Task to carry out: Take every line from the entries below that includes the word "blue" and copy it.

Records for this task:
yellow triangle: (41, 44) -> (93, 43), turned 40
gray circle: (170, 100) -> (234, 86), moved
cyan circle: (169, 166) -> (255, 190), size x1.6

==

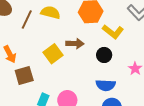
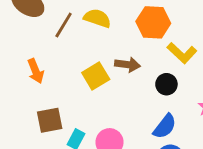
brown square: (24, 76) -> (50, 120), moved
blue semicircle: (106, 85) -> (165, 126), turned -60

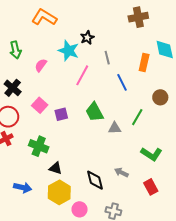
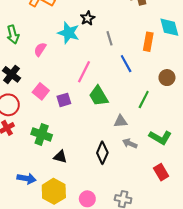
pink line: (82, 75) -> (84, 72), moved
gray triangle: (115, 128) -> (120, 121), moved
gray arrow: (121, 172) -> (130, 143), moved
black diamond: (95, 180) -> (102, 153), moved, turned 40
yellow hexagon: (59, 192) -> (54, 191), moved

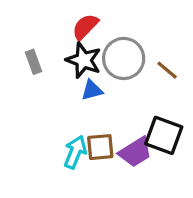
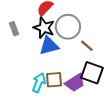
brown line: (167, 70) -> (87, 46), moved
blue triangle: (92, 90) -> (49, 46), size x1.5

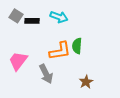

---

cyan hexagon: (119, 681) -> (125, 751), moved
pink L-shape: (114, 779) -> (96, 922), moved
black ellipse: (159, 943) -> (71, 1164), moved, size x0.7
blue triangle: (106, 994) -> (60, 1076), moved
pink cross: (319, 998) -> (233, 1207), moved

Written answer:
blue semicircle: (106, 85) -> (165, 126), turned -60
blue triangle: (92, 90) -> (49, 46), size x1.5
blue triangle: (106, 994) -> (60, 1076), moved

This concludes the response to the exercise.